• [Exercise] The lines to copy are those in the listing that hold the word "tile".

---

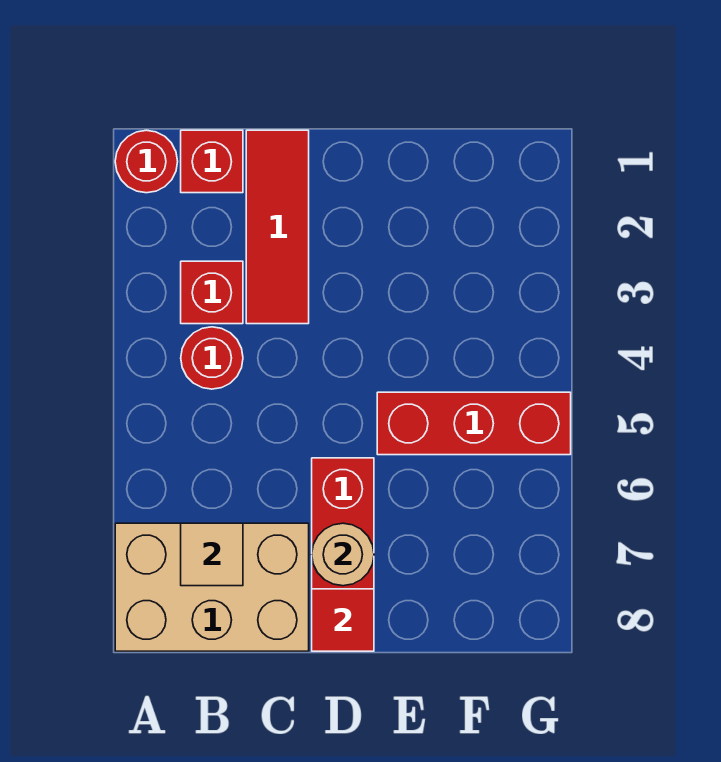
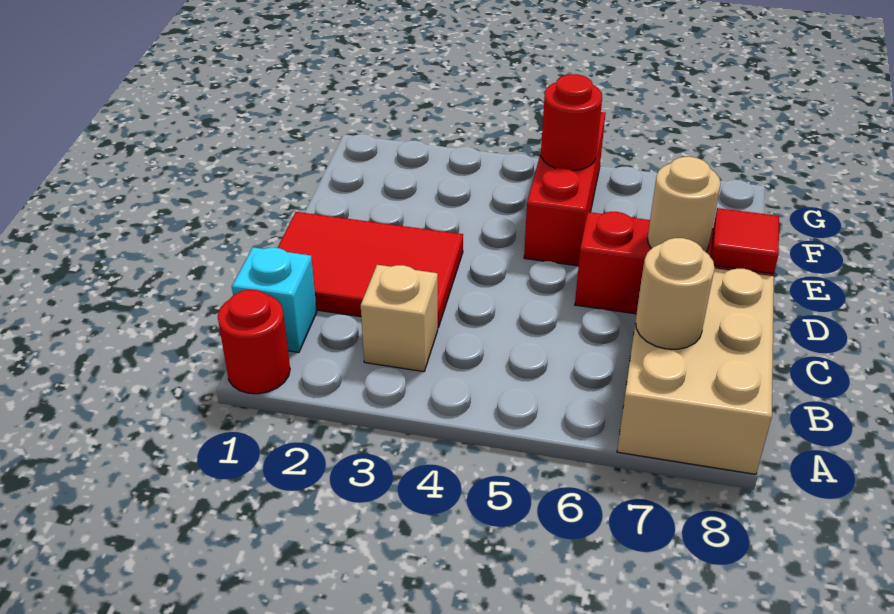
red 1x1 brick [181,130,243,193] -> cyan 1x1 brick [232,247,317,352]
red 1x1 brick [181,261,243,324] -> tan 1x1 brick [361,265,438,372]
red 1x1 round brick [181,327,243,389] -> red 1x1 round brick moved to [541,74,602,171]
tan 1x1 tile [181,523,243,586] -> tan 1x1 round brick [636,238,715,349]
red 1x3 tile [246,130,309,324] -> red 2x3 tile [278,212,463,328]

---

• [Solution for this exercise]
tan 1x1 tile [181,523,243,586] -> tan 1x1 round brick [636,238,715,349]
red 1x3 tile [246,130,309,324] -> red 2x3 tile [278,212,463,328]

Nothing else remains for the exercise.